ABOUT THIS EXERCISE - Return the entries that follow exactly, with no images.

Saved data entries -

== Segment start ==

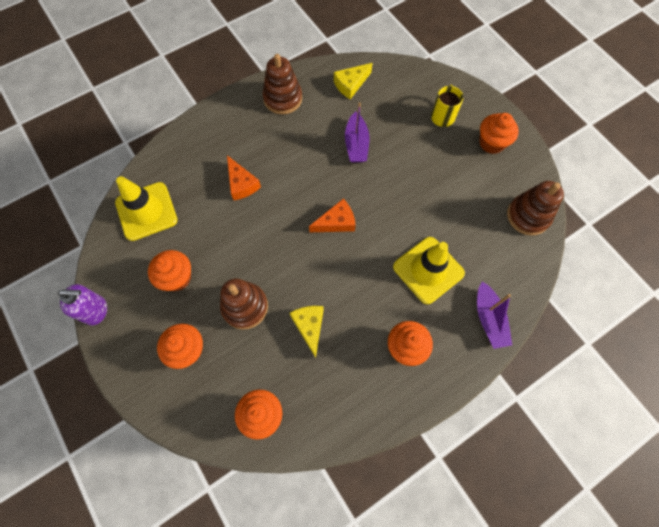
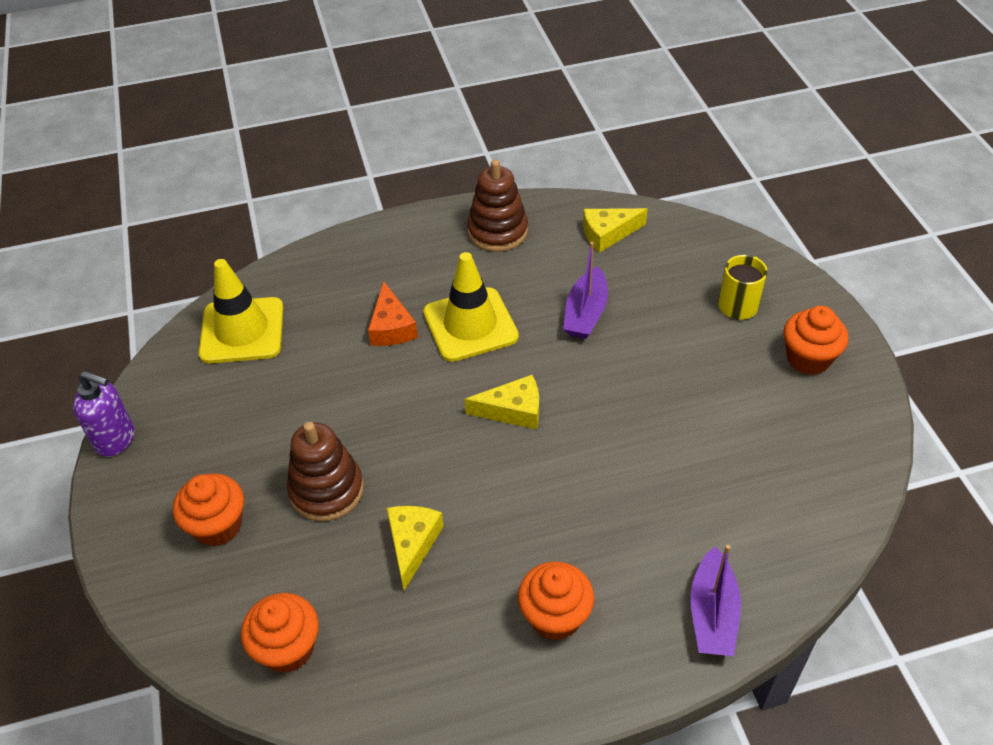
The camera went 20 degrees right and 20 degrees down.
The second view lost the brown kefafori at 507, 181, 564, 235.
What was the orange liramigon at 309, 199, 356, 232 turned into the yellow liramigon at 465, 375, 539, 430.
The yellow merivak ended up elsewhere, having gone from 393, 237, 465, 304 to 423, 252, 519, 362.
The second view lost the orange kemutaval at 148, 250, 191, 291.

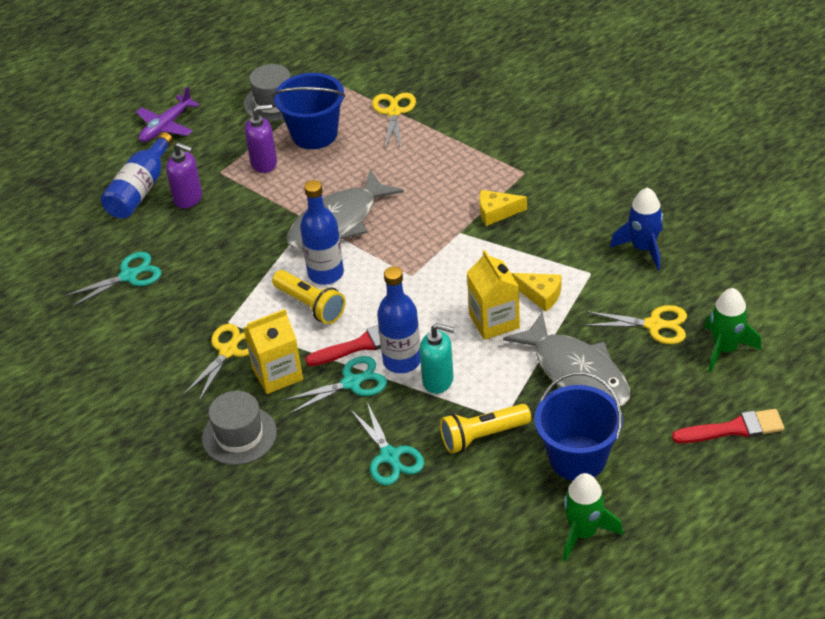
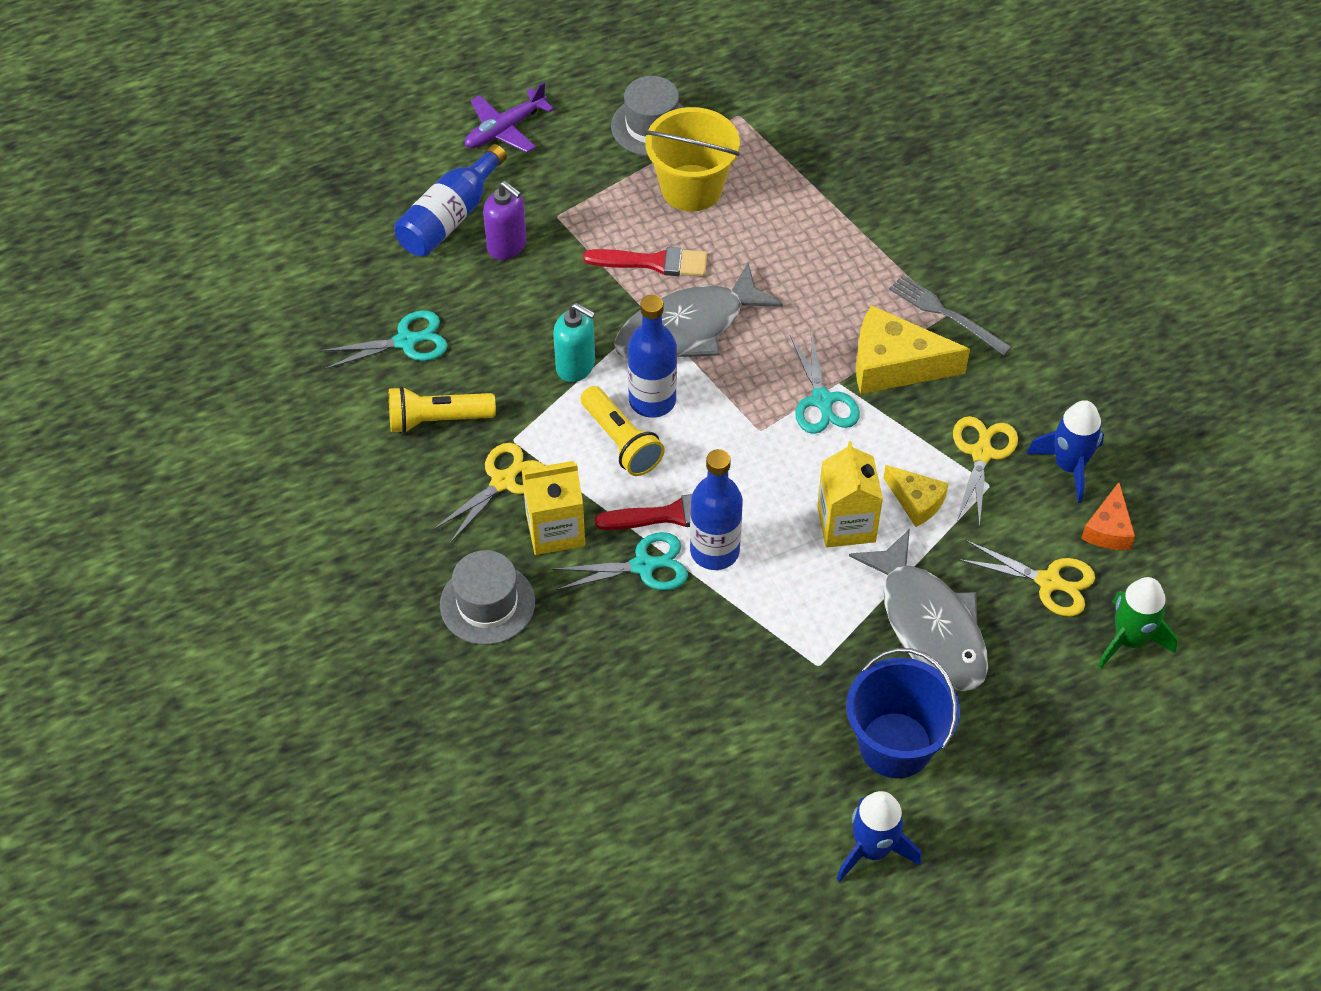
The camera went 10 degrees right and 10 degrees up.
What was the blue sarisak at 272, 73, 346, 149 turned into the yellow sarisak at 645, 107, 740, 211.
The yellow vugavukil ended up elsewhere, having gone from 372, 93, 416, 150 to 953, 416, 1018, 527.
The second view lost the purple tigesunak at 245, 104, 277, 173.
The size of the yellow liramigon at 479, 190, 527, 226 changed by a factor of 1.74.
The turquoise tigesunak ended up elsewhere, having gone from 420, 323, 454, 394 to 553, 303, 595, 382.
The turquoise vugavukil ended up elsewhere, having gone from 350, 402, 424, 485 to 790, 332, 860, 434.
The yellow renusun ended up elsewhere, having gone from 440, 404, 531, 454 to 389, 386, 496, 433.
The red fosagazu ended up elsewhere, having gone from 672, 409, 784, 443 to 583, 247, 707, 277.
What was the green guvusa at 563, 473, 623, 561 turned into the blue guvusa at 836, 791, 921, 882.
The second view gained the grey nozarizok at 889, 275, 1012, 355.
The second view gained the orange liramigon at 1081, 482, 1135, 550.

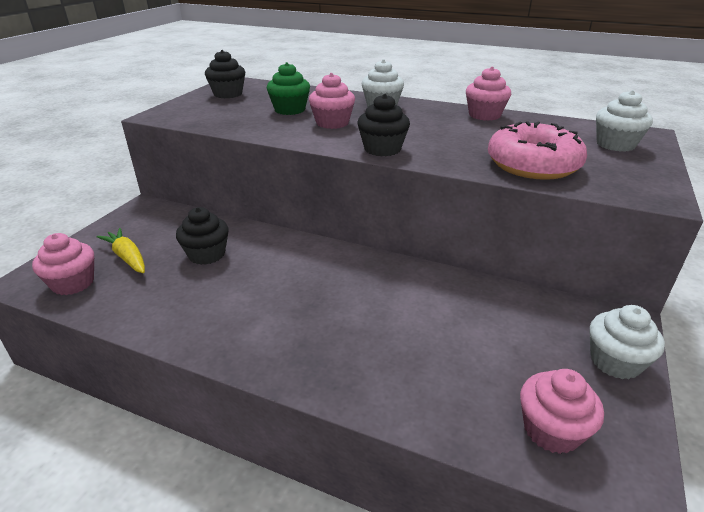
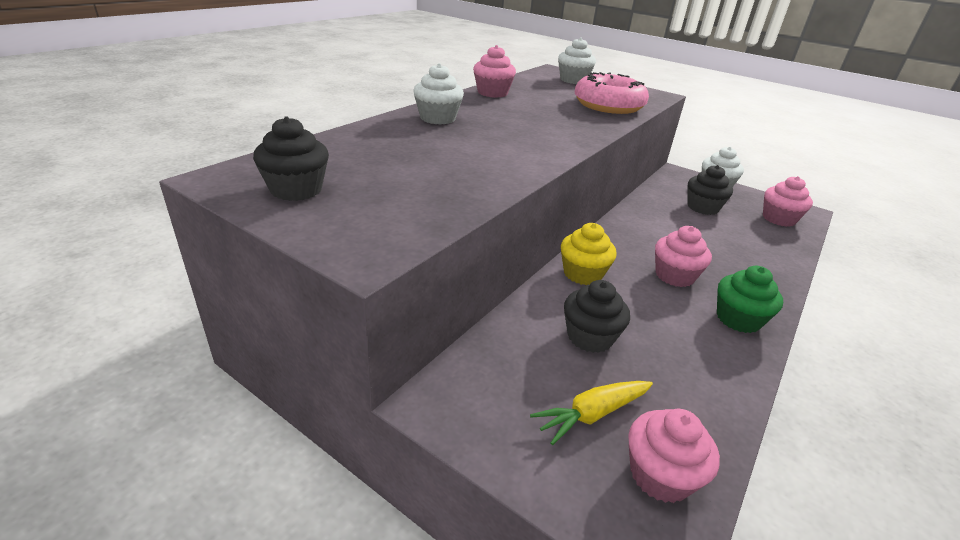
The camera went 80 degrees left and 0 degrees up.
The green kemutaval ended up elsewhere, having gone from 267, 62, 310, 115 to 717, 266, 783, 333.
The pink kemutaval ended up elsewhere, having gone from 309, 73, 355, 129 to 655, 226, 712, 287.
The black kemutaval ended up elsewhere, having gone from 357, 94, 410, 157 to 688, 165, 733, 215.
The second view gained the yellow kemutaval at 561, 223, 617, 285.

== Segment end ==

PROBLEM SOLUTION -
The camera went 20 degrees right and 20 degrees down.
The second view lost the brown kefafori at 507, 181, 564, 235.
What was the orange liramigon at 309, 199, 356, 232 turned into the yellow liramigon at 465, 375, 539, 430.
The yellow merivak ended up elsewhere, having gone from 393, 237, 465, 304 to 423, 252, 519, 362.
The second view lost the orange kemutaval at 148, 250, 191, 291.

The camera went 10 degrees right and 10 degrees up.
What was the blue sarisak at 272, 73, 346, 149 turned into the yellow sarisak at 645, 107, 740, 211.
The yellow vugavukil ended up elsewhere, having gone from 372, 93, 416, 150 to 953, 416, 1018, 527.
The second view lost the purple tigesunak at 245, 104, 277, 173.
The size of the yellow liramigon at 479, 190, 527, 226 changed by a factor of 1.74.
The turquoise tigesunak ended up elsewhere, having gone from 420, 323, 454, 394 to 553, 303, 595, 382.
The turquoise vugavukil ended up elsewhere, having gone from 350, 402, 424, 485 to 790, 332, 860, 434.
The yellow renusun ended up elsewhere, having gone from 440, 404, 531, 454 to 389, 386, 496, 433.
The red fosagazu ended up elsewhere, having gone from 672, 409, 784, 443 to 583, 247, 707, 277.
What was the green guvusa at 563, 473, 623, 561 turned into the blue guvusa at 836, 791, 921, 882.
The second view gained the grey nozarizok at 889, 275, 1012, 355.
The second view gained the orange liramigon at 1081, 482, 1135, 550.

The camera went 80 degrees left and 0 degrees up.
The green kemutaval ended up elsewhere, having gone from 267, 62, 310, 115 to 717, 266, 783, 333.
The pink kemutaval ended up elsewhere, having gone from 309, 73, 355, 129 to 655, 226, 712, 287.
The black kemutaval ended up elsewhere, having gone from 357, 94, 410, 157 to 688, 165, 733, 215.
The second view gained the yellow kemutaval at 561, 223, 617, 285.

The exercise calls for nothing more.